> [Exercise requirements]: Please set down only the lines below starting with the line with "building: [121,24,208,106] ->" and going on through the line with "building: none -> [426,337,512,427]", verbatim and without pictures.

====== Input data ======

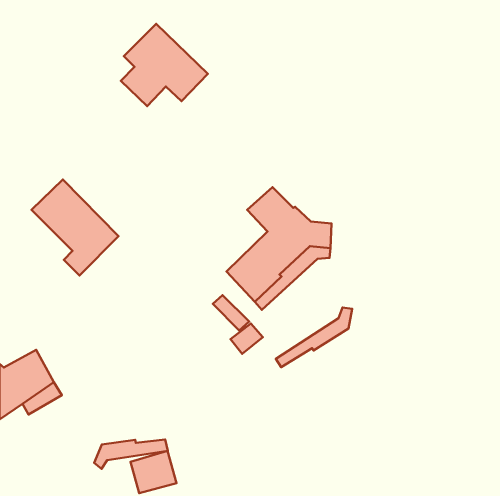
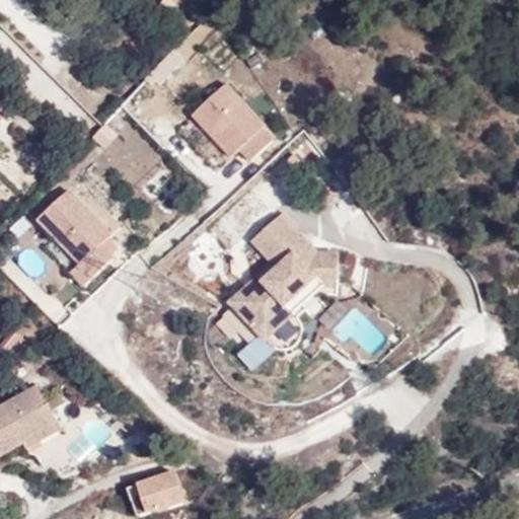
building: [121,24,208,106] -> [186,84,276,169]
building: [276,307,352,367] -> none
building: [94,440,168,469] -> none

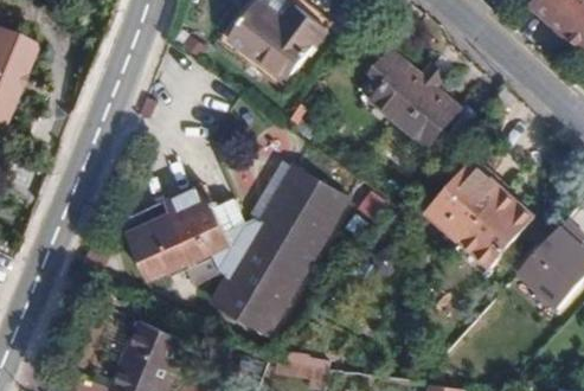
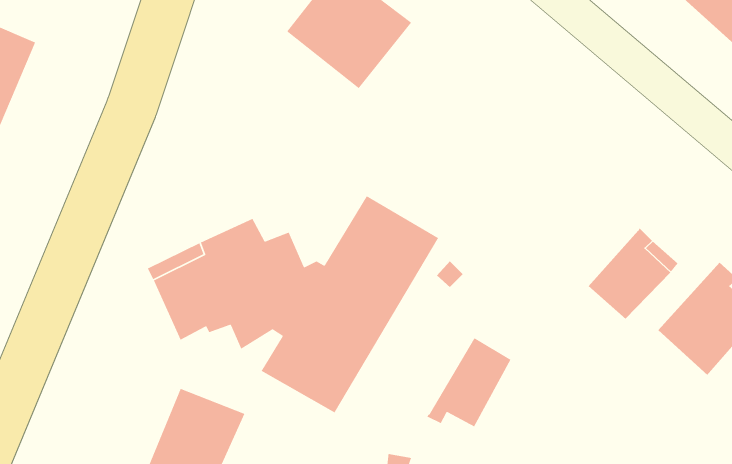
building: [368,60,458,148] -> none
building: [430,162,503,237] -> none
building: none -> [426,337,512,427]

======
====== Input data ======

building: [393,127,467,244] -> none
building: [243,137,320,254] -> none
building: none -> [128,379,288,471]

======
====== Input data ======

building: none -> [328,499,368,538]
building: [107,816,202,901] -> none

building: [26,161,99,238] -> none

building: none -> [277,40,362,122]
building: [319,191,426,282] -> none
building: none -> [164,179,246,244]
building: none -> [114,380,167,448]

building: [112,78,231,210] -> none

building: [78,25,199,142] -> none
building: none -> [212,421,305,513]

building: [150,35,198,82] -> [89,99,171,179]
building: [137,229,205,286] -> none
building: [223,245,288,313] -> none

======

> [Response to this task]:
building: [121,24,208,106] -> [186,84,276,169]
building: [276,307,352,367] -> none
building: [94,440,168,469] -> none

building: [368,60,458,148] -> none
building: [430,162,503,237] -> none
building: none -> [426,337,512,427]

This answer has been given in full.